EXERCISE GOAL:
The answer must be an exact printing of every record below, with the pictures omitted.

BEGIN DATASET

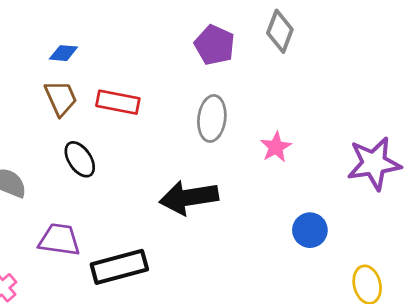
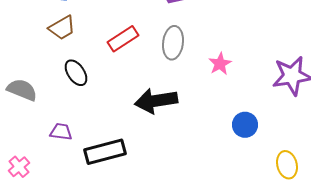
brown trapezoid: (61, 98) -> (62, 28), turned 84
red rectangle: (118, 102) -> (123, 39), moved, turned -44
purple trapezoid: (59, 240) -> (61, 132), size x0.7

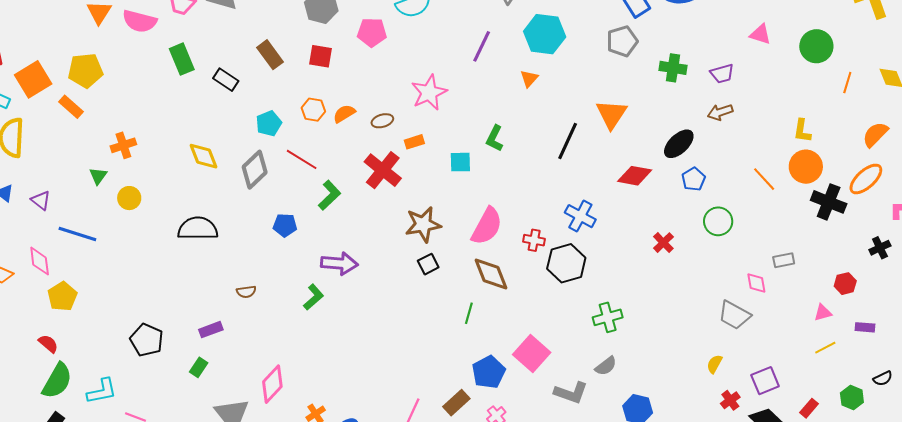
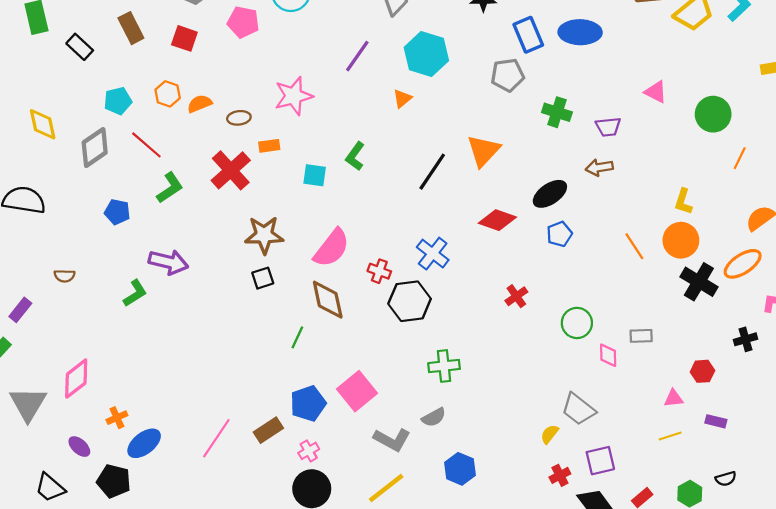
green circle: (718, 221) -> (577, 323), moved
gray trapezoid: (734, 315) -> (578, 409), moved
purple rectangle: (211, 330) -> (20, 310), turned -40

END DATASET

SOLVED PROBLEM:
brown trapezoid: (61, 98) -> (62, 28), turned 84
red rectangle: (118, 102) -> (123, 39), moved, turned -44
purple trapezoid: (59, 240) -> (61, 132), size x0.7

green circle: (718, 221) -> (577, 323), moved
gray trapezoid: (734, 315) -> (578, 409), moved
purple rectangle: (211, 330) -> (20, 310), turned -40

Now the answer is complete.